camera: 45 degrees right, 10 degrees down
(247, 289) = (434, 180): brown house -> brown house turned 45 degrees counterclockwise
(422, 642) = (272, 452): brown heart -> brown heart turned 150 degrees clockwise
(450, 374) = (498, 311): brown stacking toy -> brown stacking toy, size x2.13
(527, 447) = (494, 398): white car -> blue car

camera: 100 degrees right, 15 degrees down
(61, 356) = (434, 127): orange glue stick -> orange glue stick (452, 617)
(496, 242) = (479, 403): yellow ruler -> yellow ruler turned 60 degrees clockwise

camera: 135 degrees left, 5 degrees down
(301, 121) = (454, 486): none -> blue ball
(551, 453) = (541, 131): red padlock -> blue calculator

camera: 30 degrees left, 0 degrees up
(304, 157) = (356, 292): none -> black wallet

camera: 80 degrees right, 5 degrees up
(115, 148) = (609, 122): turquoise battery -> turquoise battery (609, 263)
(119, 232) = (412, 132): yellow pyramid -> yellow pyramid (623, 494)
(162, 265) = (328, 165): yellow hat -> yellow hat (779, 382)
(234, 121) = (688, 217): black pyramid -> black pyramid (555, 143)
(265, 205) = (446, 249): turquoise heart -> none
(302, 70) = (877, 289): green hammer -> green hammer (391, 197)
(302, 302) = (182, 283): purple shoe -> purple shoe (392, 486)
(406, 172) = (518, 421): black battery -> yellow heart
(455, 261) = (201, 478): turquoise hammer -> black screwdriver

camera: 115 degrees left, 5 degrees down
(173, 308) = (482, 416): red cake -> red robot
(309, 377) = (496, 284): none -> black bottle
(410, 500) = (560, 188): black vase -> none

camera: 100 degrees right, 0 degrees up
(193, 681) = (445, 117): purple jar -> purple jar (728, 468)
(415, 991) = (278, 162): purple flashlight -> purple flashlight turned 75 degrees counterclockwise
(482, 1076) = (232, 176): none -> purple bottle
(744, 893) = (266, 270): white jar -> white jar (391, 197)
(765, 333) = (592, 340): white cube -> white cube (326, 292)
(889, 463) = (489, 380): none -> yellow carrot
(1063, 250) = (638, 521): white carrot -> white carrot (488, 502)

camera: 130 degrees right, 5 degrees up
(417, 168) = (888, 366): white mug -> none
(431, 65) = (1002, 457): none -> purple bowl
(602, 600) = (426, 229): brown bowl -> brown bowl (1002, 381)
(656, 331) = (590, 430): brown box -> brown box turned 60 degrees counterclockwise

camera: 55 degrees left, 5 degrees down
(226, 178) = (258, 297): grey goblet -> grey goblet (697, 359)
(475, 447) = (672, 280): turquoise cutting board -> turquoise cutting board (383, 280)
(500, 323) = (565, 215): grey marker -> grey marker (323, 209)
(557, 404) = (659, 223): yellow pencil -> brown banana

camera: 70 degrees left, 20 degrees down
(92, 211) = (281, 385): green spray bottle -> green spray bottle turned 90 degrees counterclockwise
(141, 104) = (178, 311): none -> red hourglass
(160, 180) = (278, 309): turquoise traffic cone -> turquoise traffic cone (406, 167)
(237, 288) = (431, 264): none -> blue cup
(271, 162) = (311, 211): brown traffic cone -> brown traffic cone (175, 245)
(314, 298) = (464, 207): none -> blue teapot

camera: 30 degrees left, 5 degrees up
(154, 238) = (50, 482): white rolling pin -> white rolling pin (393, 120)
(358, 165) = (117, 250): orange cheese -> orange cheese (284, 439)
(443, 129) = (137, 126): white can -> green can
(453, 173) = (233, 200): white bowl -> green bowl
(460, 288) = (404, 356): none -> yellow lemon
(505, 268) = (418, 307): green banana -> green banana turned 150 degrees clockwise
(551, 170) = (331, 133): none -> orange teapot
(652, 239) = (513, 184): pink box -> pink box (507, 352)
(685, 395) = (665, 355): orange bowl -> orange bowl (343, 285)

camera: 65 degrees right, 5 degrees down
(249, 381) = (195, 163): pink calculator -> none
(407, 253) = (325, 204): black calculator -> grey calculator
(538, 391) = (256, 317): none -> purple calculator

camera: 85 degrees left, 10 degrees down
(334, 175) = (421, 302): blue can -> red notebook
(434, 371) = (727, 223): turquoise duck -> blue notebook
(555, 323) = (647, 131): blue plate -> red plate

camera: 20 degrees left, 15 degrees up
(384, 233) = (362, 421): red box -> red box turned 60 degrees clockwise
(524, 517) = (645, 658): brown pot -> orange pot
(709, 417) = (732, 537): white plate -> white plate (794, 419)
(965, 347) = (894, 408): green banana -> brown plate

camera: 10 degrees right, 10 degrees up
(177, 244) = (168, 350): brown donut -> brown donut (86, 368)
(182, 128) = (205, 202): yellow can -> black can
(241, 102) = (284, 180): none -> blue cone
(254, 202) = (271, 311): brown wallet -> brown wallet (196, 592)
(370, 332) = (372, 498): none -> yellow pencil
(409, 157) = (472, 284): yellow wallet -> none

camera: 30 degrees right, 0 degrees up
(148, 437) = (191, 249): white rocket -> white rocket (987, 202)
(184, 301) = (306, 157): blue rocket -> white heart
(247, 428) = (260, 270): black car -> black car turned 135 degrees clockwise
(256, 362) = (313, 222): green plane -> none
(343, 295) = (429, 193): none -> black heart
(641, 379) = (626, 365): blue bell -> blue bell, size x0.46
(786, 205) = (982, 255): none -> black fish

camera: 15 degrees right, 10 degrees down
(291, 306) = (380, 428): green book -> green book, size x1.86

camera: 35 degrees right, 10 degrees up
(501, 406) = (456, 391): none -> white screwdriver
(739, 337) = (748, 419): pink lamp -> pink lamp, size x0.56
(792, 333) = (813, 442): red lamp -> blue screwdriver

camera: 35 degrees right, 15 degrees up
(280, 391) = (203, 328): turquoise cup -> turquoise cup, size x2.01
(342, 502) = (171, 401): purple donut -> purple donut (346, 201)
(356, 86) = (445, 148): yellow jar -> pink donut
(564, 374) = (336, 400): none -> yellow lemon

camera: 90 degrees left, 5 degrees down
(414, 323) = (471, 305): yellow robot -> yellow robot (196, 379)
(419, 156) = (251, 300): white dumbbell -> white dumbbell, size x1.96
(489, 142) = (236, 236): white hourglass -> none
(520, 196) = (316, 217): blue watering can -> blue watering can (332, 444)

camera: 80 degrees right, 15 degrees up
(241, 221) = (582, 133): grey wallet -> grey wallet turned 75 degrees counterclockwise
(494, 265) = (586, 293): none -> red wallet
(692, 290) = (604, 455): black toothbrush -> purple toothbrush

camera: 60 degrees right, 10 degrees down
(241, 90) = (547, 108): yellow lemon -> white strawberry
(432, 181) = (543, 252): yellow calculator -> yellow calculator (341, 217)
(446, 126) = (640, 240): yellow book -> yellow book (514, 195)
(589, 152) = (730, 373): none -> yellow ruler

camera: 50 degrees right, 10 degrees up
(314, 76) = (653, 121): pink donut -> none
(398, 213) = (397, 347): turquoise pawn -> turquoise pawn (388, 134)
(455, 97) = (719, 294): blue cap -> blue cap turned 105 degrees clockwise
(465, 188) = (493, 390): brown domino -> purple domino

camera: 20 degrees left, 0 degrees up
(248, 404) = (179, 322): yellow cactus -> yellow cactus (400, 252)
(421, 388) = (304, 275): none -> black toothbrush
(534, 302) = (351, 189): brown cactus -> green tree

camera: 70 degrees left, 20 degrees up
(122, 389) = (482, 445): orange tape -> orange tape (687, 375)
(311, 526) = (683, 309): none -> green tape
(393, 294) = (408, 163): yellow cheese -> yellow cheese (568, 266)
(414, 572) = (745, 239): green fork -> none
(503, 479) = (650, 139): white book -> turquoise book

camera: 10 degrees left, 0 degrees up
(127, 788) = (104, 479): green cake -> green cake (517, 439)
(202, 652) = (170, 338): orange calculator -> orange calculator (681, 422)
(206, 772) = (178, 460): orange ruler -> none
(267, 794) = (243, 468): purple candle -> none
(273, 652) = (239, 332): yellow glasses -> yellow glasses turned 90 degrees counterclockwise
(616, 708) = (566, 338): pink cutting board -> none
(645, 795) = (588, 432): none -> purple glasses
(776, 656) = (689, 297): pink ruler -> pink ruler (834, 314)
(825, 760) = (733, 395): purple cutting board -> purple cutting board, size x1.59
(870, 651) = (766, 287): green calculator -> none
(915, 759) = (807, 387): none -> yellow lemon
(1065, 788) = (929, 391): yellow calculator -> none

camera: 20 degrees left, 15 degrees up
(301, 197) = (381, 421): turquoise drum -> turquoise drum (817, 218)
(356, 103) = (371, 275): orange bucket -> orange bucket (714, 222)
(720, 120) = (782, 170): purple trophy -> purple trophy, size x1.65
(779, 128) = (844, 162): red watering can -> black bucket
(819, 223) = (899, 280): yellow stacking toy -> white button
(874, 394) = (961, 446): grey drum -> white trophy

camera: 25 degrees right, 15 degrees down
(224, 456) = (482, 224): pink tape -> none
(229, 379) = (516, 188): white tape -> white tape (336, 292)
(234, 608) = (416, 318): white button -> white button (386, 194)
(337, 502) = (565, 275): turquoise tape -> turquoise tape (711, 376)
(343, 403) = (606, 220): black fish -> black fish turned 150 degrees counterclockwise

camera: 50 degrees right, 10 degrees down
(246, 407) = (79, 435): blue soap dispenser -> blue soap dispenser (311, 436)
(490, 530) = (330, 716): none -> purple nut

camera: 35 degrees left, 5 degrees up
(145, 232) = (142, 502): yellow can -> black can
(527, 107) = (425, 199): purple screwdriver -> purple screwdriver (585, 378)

▸ **What is required**:
Where a line of the data above includes "button", copy that line.

▸ **Exercise result**:
(819, 223) = (899, 280): yellow stacking toy -> white button
(234, 608) = (416, 318): white button -> white button (386, 194)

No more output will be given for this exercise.